__What is needed__.
An exact reproduction of the lines from the one with "tan brick G4:G5" to the end of the data below is required. No other lines may be included.

__Available data__.
-=-=-
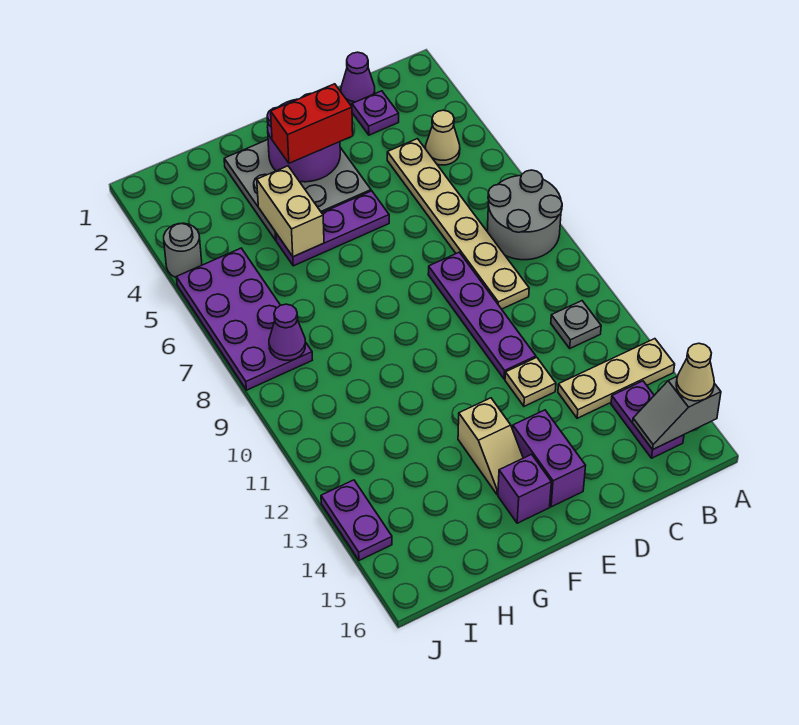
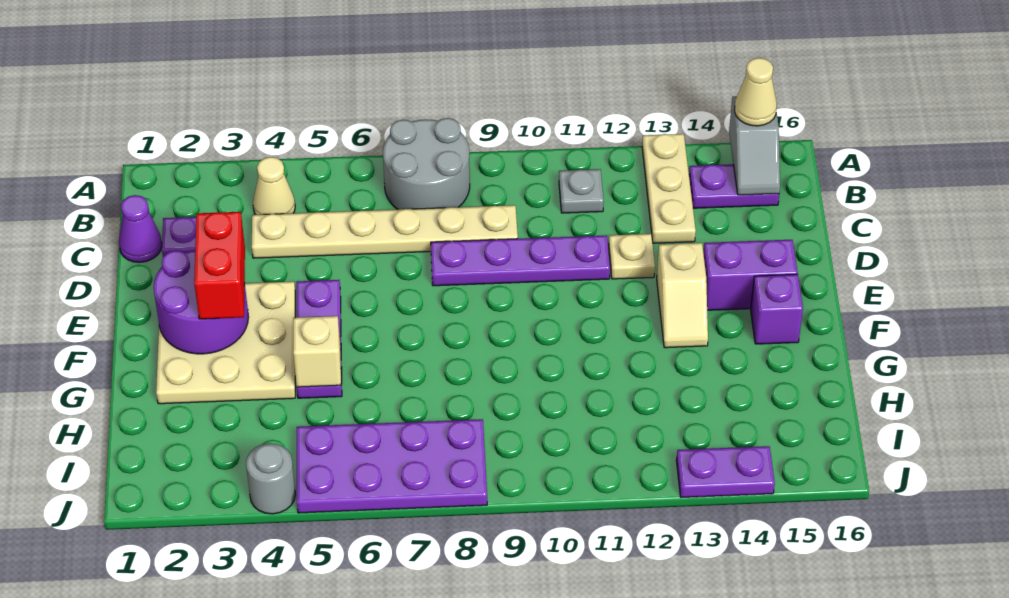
grey plate E2:G4 level 1 -> tan plate E2:G4 level 1
tan slope F13:F14 level 1 top 13 -> tan slope E13:F13 level 1 top E
tan brick G4:G5 level 2 -> tan brick G5 level 2
purple cone I8 level 2 -> none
-=-=-
__Result__.
tan brick G4:G5 level 2 -> tan brick G5 level 2
purple cone I8 level 2 -> none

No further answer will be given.